**Input data:**
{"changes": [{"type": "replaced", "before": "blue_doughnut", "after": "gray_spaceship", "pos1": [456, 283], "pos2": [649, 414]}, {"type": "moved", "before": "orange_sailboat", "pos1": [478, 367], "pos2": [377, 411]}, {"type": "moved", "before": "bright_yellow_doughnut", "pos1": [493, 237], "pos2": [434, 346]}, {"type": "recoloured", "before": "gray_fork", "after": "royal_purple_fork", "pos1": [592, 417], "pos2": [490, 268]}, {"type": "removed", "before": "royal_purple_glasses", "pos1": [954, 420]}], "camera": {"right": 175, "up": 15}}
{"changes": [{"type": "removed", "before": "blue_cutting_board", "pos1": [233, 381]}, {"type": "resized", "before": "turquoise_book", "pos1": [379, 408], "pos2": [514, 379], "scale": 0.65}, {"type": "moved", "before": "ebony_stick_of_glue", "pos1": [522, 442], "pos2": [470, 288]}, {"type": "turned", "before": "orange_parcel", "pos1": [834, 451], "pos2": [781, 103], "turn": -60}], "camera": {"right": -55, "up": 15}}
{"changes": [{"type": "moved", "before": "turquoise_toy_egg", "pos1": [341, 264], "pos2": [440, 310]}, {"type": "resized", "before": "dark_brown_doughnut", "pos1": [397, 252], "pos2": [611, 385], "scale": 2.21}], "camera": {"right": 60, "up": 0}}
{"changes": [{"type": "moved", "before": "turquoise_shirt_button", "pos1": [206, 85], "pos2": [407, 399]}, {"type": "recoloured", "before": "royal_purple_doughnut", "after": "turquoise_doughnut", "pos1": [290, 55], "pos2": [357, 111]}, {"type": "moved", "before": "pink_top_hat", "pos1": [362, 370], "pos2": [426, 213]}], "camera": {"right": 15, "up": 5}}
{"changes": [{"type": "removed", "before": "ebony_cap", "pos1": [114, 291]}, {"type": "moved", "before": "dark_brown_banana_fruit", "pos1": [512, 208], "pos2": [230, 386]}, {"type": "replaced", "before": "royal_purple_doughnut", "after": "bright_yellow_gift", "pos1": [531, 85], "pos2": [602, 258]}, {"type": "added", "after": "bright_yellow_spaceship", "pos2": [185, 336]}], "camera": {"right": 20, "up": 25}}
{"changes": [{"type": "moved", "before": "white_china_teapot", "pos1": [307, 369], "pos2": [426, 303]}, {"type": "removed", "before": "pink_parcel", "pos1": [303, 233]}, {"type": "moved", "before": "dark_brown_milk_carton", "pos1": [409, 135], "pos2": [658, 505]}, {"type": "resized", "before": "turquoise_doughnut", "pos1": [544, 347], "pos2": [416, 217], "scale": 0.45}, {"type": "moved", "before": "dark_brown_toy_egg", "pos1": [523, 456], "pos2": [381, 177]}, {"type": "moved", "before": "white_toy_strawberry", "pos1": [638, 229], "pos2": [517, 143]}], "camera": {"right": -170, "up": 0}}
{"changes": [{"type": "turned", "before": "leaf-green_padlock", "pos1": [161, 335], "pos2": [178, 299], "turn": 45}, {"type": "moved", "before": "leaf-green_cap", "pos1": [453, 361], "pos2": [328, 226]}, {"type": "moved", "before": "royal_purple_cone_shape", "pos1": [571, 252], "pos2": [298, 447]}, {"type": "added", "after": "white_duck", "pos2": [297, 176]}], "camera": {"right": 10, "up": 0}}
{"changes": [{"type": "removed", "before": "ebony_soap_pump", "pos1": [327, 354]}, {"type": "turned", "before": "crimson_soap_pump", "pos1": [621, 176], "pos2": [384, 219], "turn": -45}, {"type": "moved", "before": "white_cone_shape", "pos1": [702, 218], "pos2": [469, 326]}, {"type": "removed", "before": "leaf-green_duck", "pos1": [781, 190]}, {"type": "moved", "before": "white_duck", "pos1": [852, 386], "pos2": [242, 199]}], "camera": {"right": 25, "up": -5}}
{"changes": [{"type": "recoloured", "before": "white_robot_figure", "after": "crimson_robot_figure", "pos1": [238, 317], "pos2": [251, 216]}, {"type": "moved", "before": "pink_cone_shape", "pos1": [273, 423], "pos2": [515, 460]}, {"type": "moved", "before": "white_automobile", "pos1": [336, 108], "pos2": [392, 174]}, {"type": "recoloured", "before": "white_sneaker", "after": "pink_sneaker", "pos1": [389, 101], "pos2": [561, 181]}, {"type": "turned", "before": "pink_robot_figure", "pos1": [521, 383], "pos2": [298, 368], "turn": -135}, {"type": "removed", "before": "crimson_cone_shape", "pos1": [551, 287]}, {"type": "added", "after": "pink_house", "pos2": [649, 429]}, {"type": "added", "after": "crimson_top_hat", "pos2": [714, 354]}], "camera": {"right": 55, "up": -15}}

**Problem requirements:**
Print the data again exactly.

**Solution for this task:**
{"changes": [{"type": "replaced", "before": "blue_doughnut", "after": "gray_spaceship", "pos1": [456, 283], "pos2": [649, 414]}, {"type": "moved", "before": "orange_sailboat", "pos1": [478, 367], "pos2": [377, 411]}, {"type": "moved", "before": "bright_yellow_doughnut", "pos1": [493, 237], "pos2": [434, 346]}, {"type": "recoloured", "before": "gray_fork", "after": "royal_purple_fork", "pos1": [592, 417], "pos2": [490, 268]}, {"type": "removed", "before": "royal_purple_glasses", "pos1": [954, 420]}], "camera": {"right": 175, "up": 15}}
{"changes": [{"type": "removed", "before": "blue_cutting_board", "pos1": [233, 381]}, {"type": "resized", "before": "turquoise_book", "pos1": [379, 408], "pos2": [514, 379], "scale": 0.65}, {"type": "moved", "before": "ebony_stick_of_glue", "pos1": [522, 442], "pos2": [470, 288]}, {"type": "turned", "before": "orange_parcel", "pos1": [834, 451], "pos2": [781, 103], "turn": -60}], "camera": {"right": -55, "up": 15}}
{"changes": [{"type": "moved", "before": "turquoise_toy_egg", "pos1": [341, 264], "pos2": [440, 310]}, {"type": "resized", "before": "dark_brown_doughnut", "pos1": [397, 252], "pos2": [611, 385], "scale": 2.21}], "camera": {"right": 60, "up": 0}}
{"changes": [{"type": "moved", "before": "turquoise_shirt_button", "pos1": [206, 85], "pos2": [407, 399]}, {"type": "recoloured", "before": "royal_purple_doughnut", "after": "turquoise_doughnut", "pos1": [290, 55], "pos2": [357, 111]}, {"type": "moved", "before": "pink_top_hat", "pos1": [362, 370], "pos2": [426, 213]}], "camera": {"right": 15, "up": 5}}
{"changes": [{"type": "removed", "before": "ebony_cap", "pos1": [114, 291]}, {"type": "moved", "before": "dark_brown_banana_fruit", "pos1": [512, 208], "pos2": [230, 386]}, {"type": "replaced", "before": "royal_purple_doughnut", "after": "bright_yellow_gift", "pos1": [531, 85], "pos2": [602, 258]}, {"type": "added", "after": "bright_yellow_spaceship", "pos2": [185, 336]}], "camera": {"right": 20, "up": 25}}
{"changes": [{"type": "moved", "before": "white_china_teapot", "pos1": [307, 369], "pos2": [426, 303]}, {"type": "removed", "before": "pink_parcel", "pos1": [303, 233]}, {"type": "moved", "before": "dark_brown_milk_carton", "pos1": [409, 135], "pos2": [658, 505]}, {"type": "resized", "before": "turquoise_doughnut", "pos1": [544, 347], "pos2": [416, 217], "scale": 0.45}, {"type": "moved", "before": "dark_brown_toy_egg", "pos1": [523, 456], "pos2": [381, 177]}, {"type": "moved", "before": "white_toy_strawberry", "pos1": [638, 229], "pos2": [517, 143]}], "camera": {"right": -170, "up": 0}}
{"changes": [{"type": "turned", "before": "leaf-green_padlock", "pos1": [161, 335], "pos2": [178, 299], "turn": 45}, {"type": "moved", "before": "leaf-green_cap", "pos1": [453, 361], "pos2": [328, 226]}, {"type": "moved", "before": "royal_purple_cone_shape", "pos1": [571, 252], "pos2": [298, 447]}, {"type": "added", "after": "white_duck", "pos2": [297, 176]}], "camera": {"right": 10, "up": 0}}
{"changes": [{"type": "removed", "before": "ebony_soap_pump", "pos1": [327, 354]}, {"type": "turned", "before": "crimson_soap_pump", "pos1": [621, 176], "pos2": [384, 219], "turn": -45}, {"type": "moved", "before": "white_cone_shape", "pos1": [702, 218], "pos2": [469, 326]}, {"type": "removed", "before": "leaf-green_duck", "pos1": [781, 190]}, {"type": "moved", "before": "white_duck", "pos1": [852, 386], "pos2": [242, 199]}], "camera": {"right": 25, "up": -5}}
{"changes": [{"type": "recoloured", "before": "white_robot_figure", "after": "crimson_robot_figure", "pos1": [238, 317], "pos2": [251, 216]}, {"type": "moved", "before": "pink_cone_shape", "pos1": [273, 423], "pos2": [515, 460]}, {"type": "moved", "before": "white_automobile", "pos1": [336, 108], "pos2": [392, 174]}, {"type": "recoloured", "before": "white_sneaker", "after": "pink_sneaker", "pos1": [389, 101], "pos2": [561, 181]}, {"type": "turned", "before": "pink_robot_figure", "pos1": [521, 383], "pos2": [298, 368], "turn": -135}, {"type": "removed", "before": "crimson_cone_shape", "pos1": [551, 287]}, {"type": "added", "after": "pink_house", "pos2": [649, 429]}, {"type": "added", "after": "crimson_top_hat", "pos2": [714, 354]}], "camera": {"right": 55, "up": -15}}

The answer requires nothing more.